Exercise requirements → Pull every "right" line out of the data below.

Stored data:
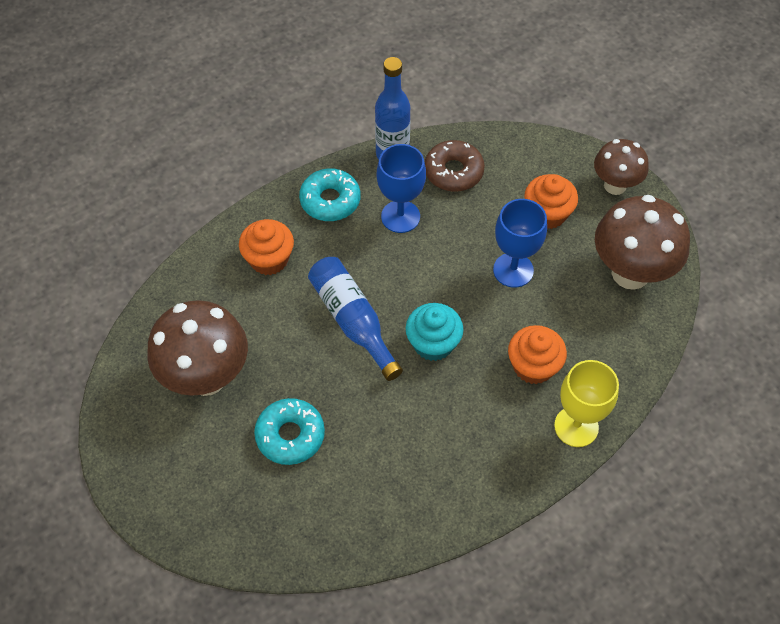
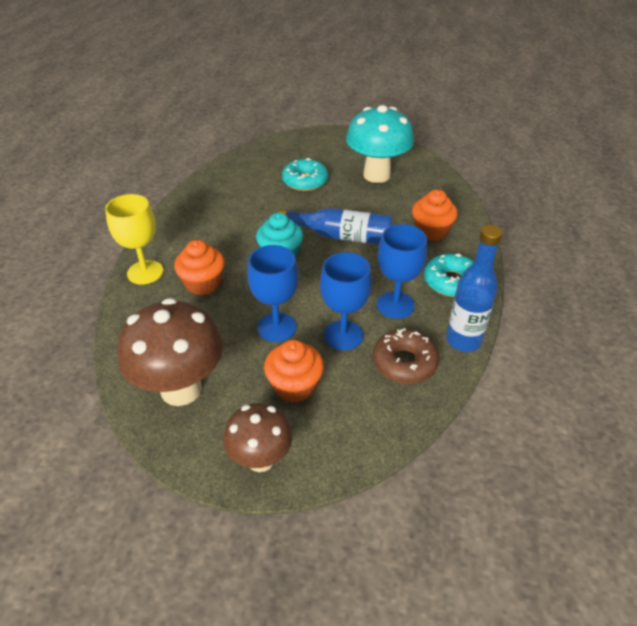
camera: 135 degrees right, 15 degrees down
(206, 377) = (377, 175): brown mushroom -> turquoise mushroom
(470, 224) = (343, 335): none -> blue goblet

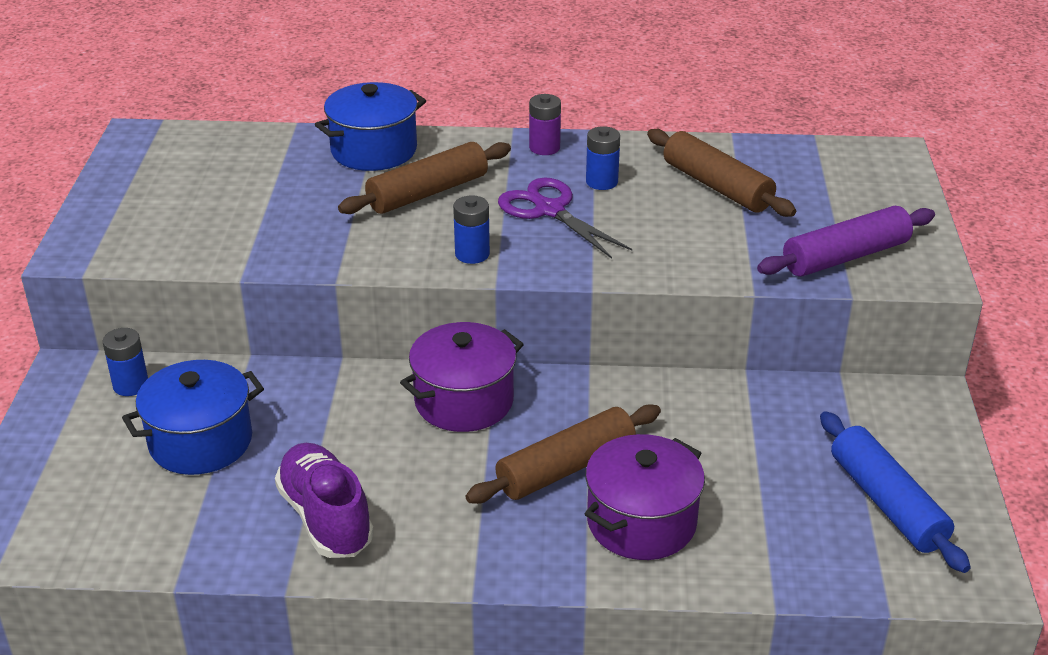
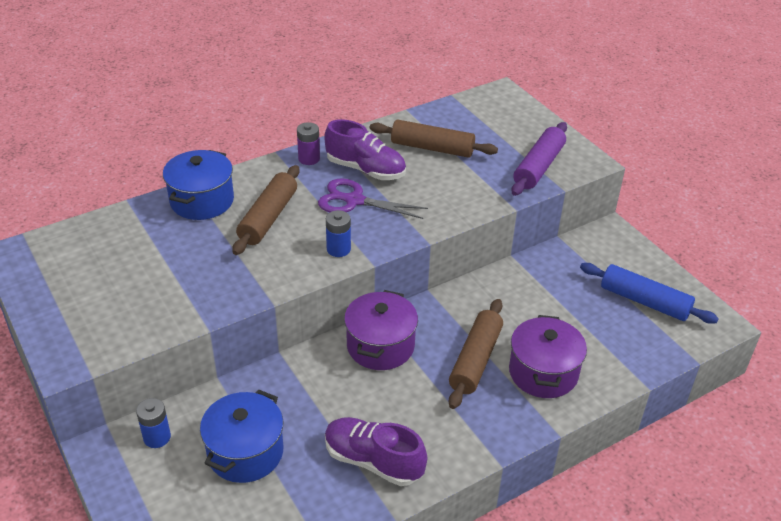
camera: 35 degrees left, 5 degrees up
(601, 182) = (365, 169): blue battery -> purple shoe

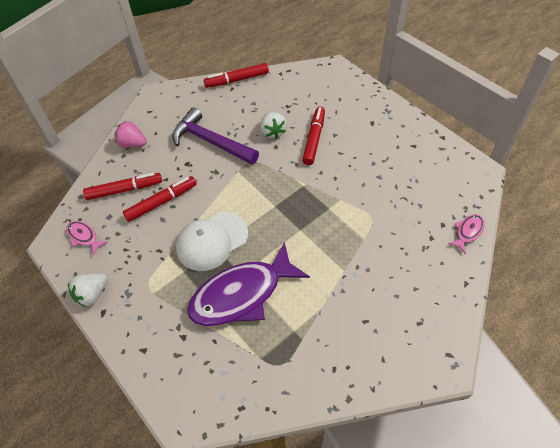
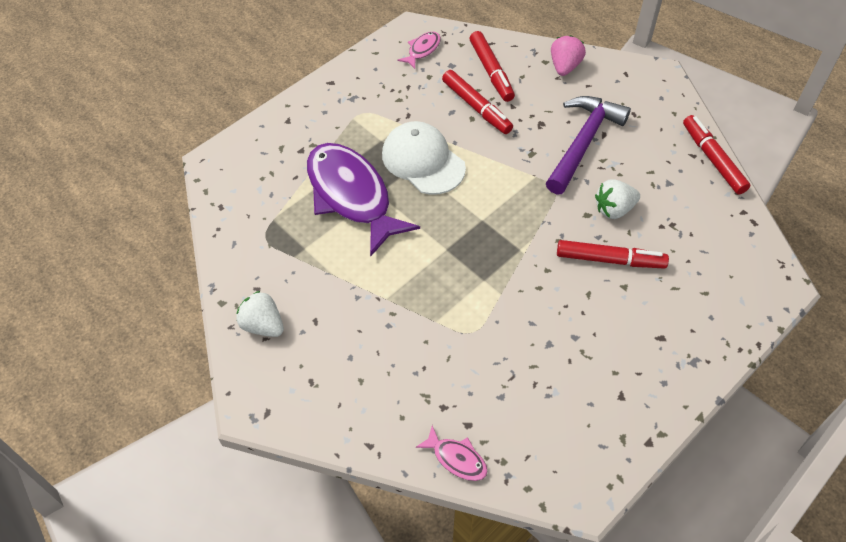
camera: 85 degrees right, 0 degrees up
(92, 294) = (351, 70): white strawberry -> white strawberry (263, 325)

Result for this task →
camera: 135 degrees right, 15 degrees down
camera: 85 degrees right, 0 degrees up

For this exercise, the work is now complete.